- _WHAT THE TASK ASKS_:
Your job is to set down the stretch of entries that opens with the line containing "(611, 260) = (626, 216): purple" and closes with the line containing "(360, 267) = (555, 467): red phone -> none". Keep both end lines, copy each exactly, and add nothing.
** Opening DATA EXTRACTS block **
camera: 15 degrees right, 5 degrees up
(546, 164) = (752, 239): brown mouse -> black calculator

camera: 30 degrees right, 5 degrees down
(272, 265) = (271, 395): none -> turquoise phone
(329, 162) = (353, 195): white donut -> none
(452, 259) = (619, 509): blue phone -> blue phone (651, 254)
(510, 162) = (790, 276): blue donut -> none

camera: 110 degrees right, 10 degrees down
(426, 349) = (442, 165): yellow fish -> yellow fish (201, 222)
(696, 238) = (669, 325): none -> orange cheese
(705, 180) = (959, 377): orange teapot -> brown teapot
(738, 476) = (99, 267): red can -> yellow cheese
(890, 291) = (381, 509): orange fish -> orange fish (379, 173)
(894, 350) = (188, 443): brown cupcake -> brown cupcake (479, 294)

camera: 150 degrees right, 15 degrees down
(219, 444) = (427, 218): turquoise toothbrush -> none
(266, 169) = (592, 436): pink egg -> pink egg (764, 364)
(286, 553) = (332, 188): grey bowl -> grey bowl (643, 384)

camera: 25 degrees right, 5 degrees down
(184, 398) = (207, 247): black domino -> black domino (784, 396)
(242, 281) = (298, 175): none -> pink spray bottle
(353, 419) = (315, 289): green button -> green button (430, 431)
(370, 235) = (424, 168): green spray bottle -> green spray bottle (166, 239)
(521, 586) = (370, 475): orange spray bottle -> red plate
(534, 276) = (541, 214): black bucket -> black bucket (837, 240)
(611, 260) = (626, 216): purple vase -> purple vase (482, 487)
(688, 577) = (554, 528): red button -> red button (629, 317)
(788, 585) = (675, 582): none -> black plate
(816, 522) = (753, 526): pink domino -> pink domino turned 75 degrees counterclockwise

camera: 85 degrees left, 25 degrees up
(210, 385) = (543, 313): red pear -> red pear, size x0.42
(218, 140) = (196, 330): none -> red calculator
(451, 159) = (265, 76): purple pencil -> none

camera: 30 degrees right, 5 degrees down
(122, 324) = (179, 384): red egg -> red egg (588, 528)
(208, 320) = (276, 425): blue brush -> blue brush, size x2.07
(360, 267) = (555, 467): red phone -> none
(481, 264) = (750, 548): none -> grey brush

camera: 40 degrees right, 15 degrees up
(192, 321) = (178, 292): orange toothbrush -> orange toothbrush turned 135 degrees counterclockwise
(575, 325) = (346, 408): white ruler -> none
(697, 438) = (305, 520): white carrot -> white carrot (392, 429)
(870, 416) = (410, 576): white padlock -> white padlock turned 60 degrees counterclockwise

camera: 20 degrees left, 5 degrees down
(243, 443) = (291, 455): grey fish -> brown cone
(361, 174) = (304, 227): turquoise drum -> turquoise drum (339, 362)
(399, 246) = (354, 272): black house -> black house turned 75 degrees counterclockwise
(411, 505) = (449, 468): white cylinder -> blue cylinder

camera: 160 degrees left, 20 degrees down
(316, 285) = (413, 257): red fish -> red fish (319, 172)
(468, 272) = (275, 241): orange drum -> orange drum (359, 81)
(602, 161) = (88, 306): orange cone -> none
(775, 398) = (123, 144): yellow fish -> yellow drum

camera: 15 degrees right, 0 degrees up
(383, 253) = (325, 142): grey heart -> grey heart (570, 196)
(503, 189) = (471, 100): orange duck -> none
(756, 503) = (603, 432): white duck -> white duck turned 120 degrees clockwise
** Closing DATA EXTRACTS block **
- _YOUR SOLUTION_:
(611, 260) = (626, 216): purple vase -> purple vase (482, 487)
(688, 577) = (554, 528): red button -> red button (629, 317)
(788, 585) = (675, 582): none -> black plate
(816, 522) = (753, 526): pink domino -> pink domino turned 75 degrees counterclockwise

camera: 85 degrees left, 25 degrees up
(210, 385) = (543, 313): red pear -> red pear, size x0.42
(218, 140) = (196, 330): none -> red calculator
(451, 159) = (265, 76): purple pencil -> none

camera: 30 degrees right, 5 degrees down
(122, 324) = (179, 384): red egg -> red egg (588, 528)
(208, 320) = (276, 425): blue brush -> blue brush, size x2.07
(360, 267) = (555, 467): red phone -> none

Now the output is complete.